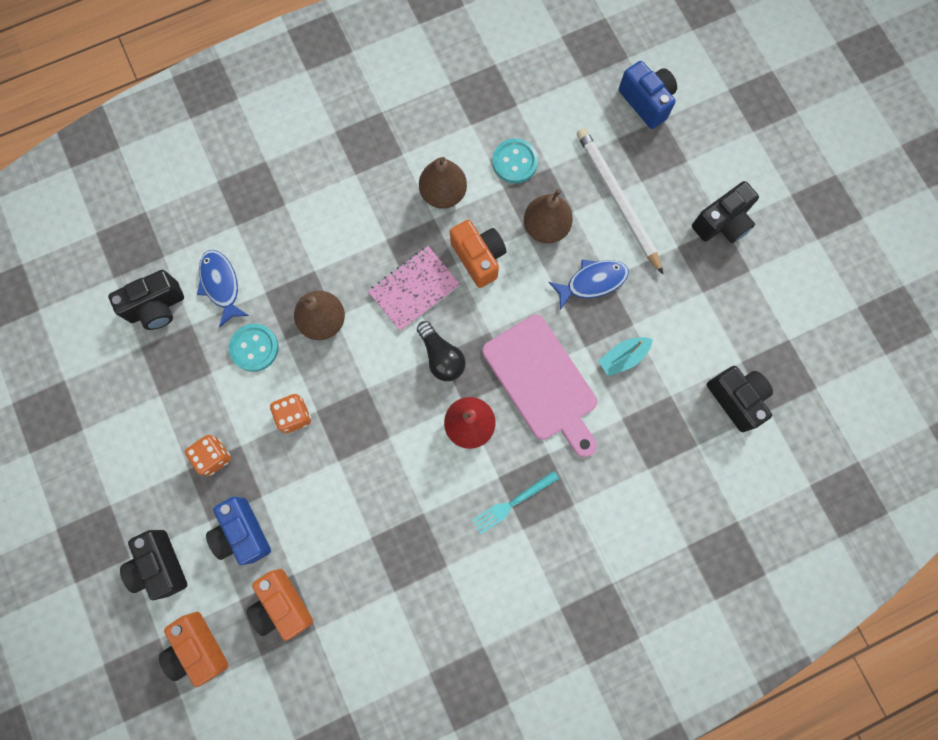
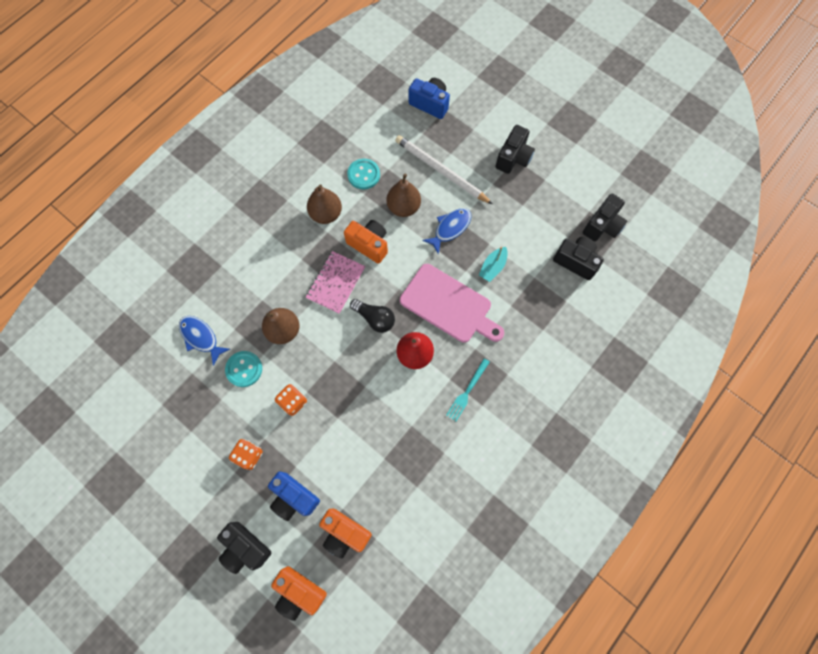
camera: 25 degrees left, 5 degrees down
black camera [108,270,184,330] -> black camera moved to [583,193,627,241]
# # # #
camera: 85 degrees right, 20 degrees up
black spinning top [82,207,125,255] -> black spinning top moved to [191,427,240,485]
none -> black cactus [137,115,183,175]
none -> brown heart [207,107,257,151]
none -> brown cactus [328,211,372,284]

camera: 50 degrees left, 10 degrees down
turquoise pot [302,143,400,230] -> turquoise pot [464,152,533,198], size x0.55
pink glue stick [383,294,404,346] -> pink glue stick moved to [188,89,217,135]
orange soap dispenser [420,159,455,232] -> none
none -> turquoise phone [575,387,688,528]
# # # #
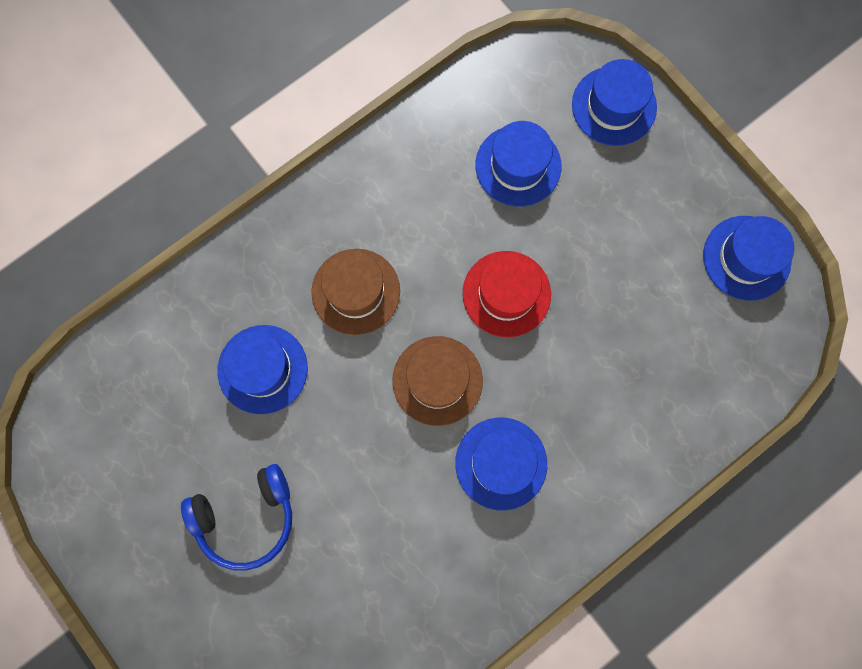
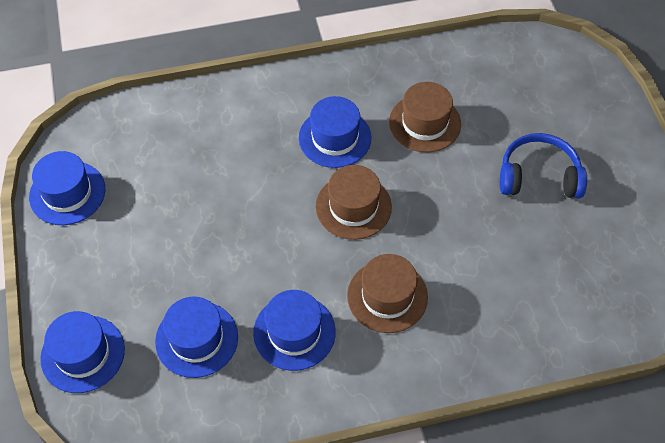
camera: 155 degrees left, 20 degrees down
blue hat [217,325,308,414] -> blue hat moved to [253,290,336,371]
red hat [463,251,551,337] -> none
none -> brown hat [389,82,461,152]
# # # #
• [PROMPT] With the line that has "camera: 50 degrees left, 10 degrees down" as the first and the line that has "none -> turquoise phone [575,387,688,528]" as the last, repeat exactly that run of lines above and no more.

• [WORKED SOLUTION]
camera: 50 degrees left, 10 degrees down
turquoise pot [302,143,400,230] -> turquoise pot [464,152,533,198], size x0.55
pink glue stick [383,294,404,346] -> pink glue stick moved to [188,89,217,135]
orange soap dispenser [420,159,455,232] -> none
none -> turquoise phone [575,387,688,528]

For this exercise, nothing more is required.